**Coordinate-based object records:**

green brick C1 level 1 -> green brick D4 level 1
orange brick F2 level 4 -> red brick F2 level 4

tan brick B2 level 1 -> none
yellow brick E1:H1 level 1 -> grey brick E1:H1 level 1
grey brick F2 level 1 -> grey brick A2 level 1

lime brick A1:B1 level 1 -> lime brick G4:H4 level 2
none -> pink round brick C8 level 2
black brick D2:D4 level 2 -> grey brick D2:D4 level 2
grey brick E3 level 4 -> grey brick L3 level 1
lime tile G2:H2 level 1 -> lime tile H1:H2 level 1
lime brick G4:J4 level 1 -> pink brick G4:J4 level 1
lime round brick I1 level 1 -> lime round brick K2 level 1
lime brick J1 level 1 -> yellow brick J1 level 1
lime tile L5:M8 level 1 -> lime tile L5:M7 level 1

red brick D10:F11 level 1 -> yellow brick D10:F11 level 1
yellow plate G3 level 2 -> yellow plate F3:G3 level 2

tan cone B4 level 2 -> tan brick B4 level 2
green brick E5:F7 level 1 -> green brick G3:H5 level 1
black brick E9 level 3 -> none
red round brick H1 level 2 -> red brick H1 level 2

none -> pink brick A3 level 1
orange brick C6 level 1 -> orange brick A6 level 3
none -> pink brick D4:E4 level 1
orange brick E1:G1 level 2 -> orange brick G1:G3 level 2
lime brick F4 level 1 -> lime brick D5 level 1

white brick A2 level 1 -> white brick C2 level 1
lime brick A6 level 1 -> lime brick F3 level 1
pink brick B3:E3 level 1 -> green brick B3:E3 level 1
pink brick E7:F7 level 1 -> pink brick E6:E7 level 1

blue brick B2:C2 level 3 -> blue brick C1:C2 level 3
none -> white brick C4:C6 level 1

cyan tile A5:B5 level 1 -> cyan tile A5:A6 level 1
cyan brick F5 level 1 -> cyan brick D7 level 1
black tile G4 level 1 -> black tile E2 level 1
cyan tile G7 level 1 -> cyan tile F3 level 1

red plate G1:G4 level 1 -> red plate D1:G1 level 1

**EXERCISE:**
Would you please transcribe all of the entries above exactly?

**EXERCISE RESULT:**
green brick C1 level 1 -> green brick D4 level 1
orange brick F2 level 4 -> red brick F2 level 4

tan brick B2 level 1 -> none
yellow brick E1:H1 level 1 -> grey brick E1:H1 level 1
grey brick F2 level 1 -> grey brick A2 level 1

lime brick A1:B1 level 1 -> lime brick G4:H4 level 2
none -> pink round brick C8 level 2
black brick D2:D4 level 2 -> grey brick D2:D4 level 2
grey brick E3 level 4 -> grey brick L3 level 1
lime tile G2:H2 level 1 -> lime tile H1:H2 level 1
lime brick G4:J4 level 1 -> pink brick G4:J4 level 1
lime round brick I1 level 1 -> lime round brick K2 level 1
lime brick J1 level 1 -> yellow brick J1 level 1
lime tile L5:M8 level 1 -> lime tile L5:M7 level 1

red brick D10:F11 level 1 -> yellow brick D10:F11 level 1
yellow plate G3 level 2 -> yellow plate F3:G3 level 2

tan cone B4 level 2 -> tan brick B4 level 2
green brick E5:F7 level 1 -> green brick G3:H5 level 1
black brick E9 level 3 -> none
red round brick H1 level 2 -> red brick H1 level 2

none -> pink brick A3 level 1
orange brick C6 level 1 -> orange brick A6 level 3
none -> pink brick D4:E4 level 1
orange brick E1:G1 level 2 -> orange brick G1:G3 level 2
lime brick F4 level 1 -> lime brick D5 level 1

white brick A2 level 1 -> white brick C2 level 1
lime brick A6 level 1 -> lime brick F3 level 1
pink brick B3:E3 level 1 -> green brick B3:E3 level 1
pink brick E7:F7 level 1 -> pink brick E6:E7 level 1

blue brick B2:C2 level 3 -> blue brick C1:C2 level 3
none -> white brick C4:C6 level 1

cyan tile A5:B5 level 1 -> cyan tile A5:A6 level 1
cyan brick F5 level 1 -> cyan brick D7 level 1
black tile G4 level 1 -> black tile E2 level 1
cyan tile G7 level 1 -> cyan tile F3 level 1

red plate G1:G4 level 1 -> red plate D1:G1 level 1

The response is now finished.